From top to bottom, print the listing word for word and skip any pictures it contains.

DATA SHOWN =>
====

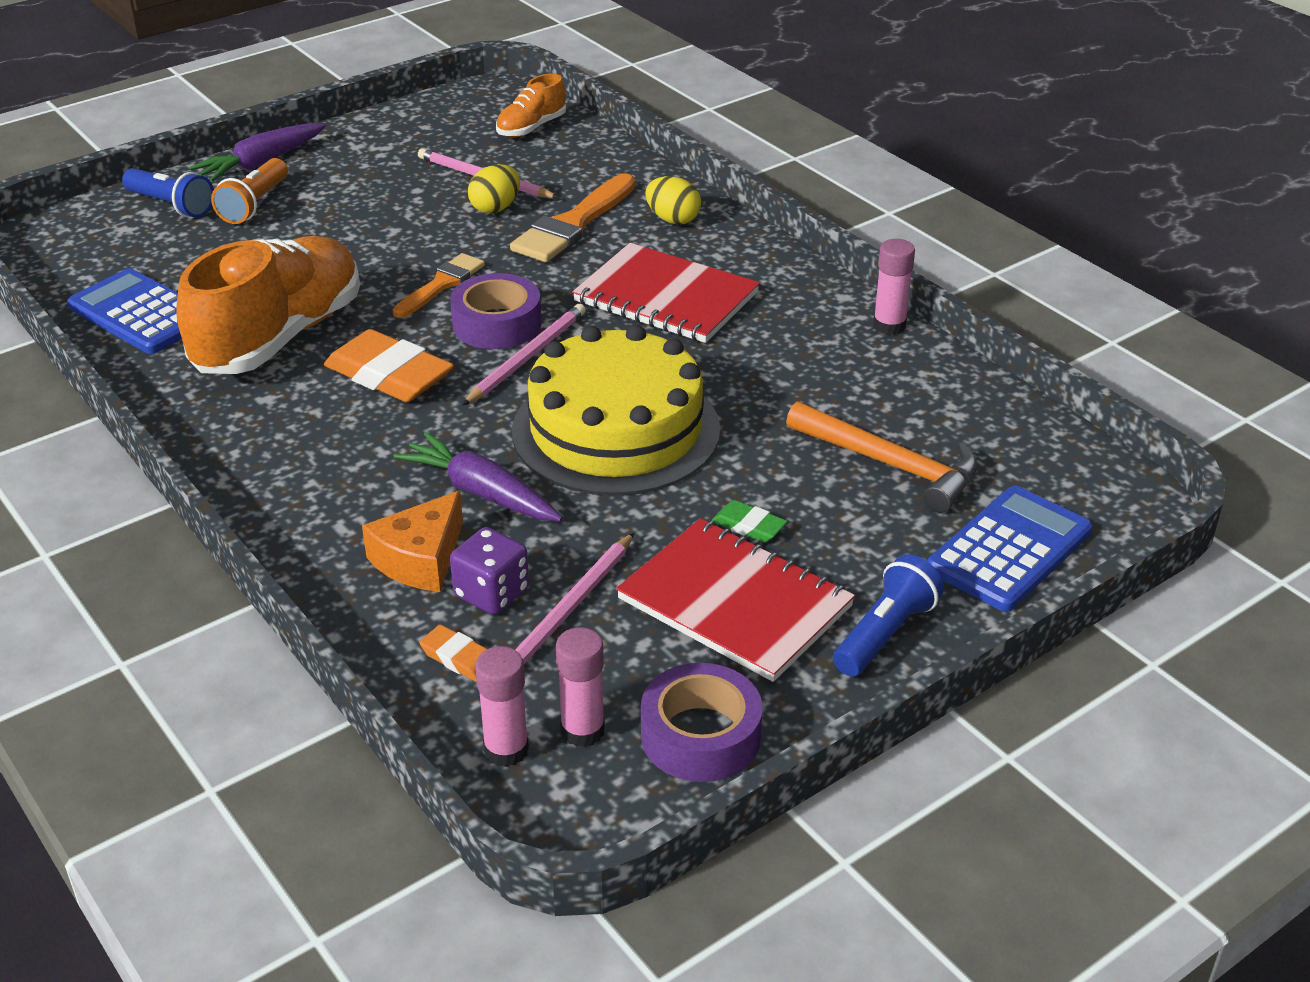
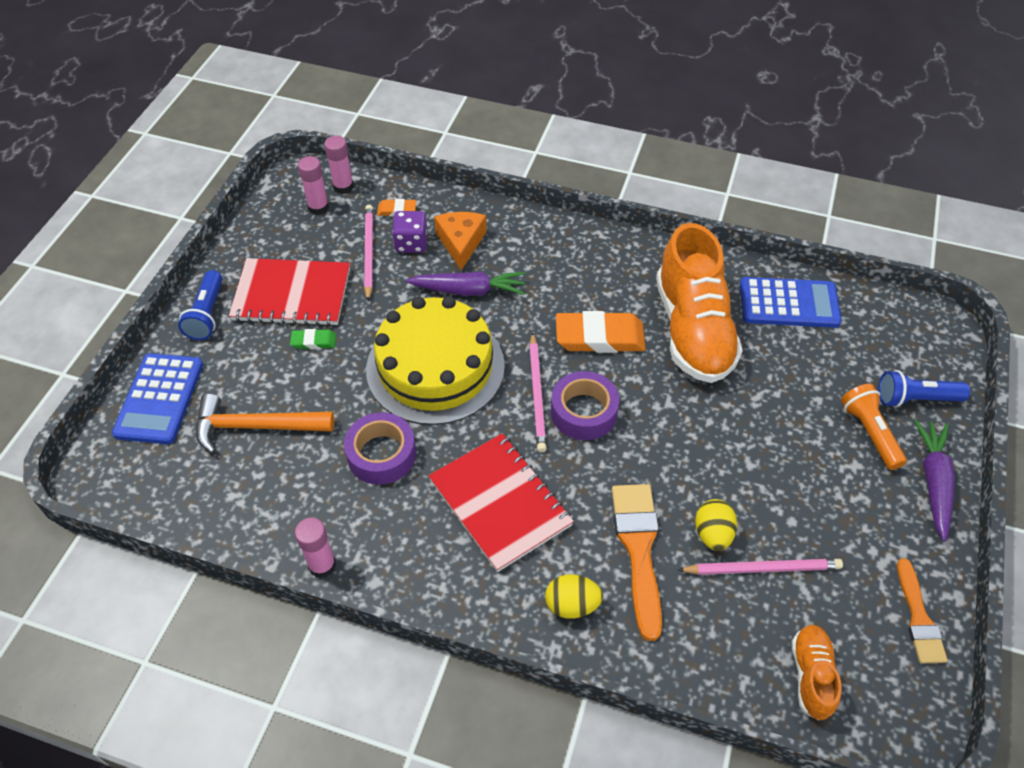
camera: 145 degrees right, 15 degrees up
(441, 284) = (656, 427): orange brush -> orange brush (919, 618)
(666, 297) = (500, 502): red notebook -> red notebook turned 60 degrees clockwise
(700, 736) = (266, 228): purple tape -> purple tape (381, 454)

====

ANSWER =>
camera: 145 degrees right, 15 degrees up
(441, 284) = (656, 427): orange brush -> orange brush (919, 618)
(666, 297) = (500, 502): red notebook -> red notebook turned 60 degrees clockwise
(700, 736) = (266, 228): purple tape -> purple tape (381, 454)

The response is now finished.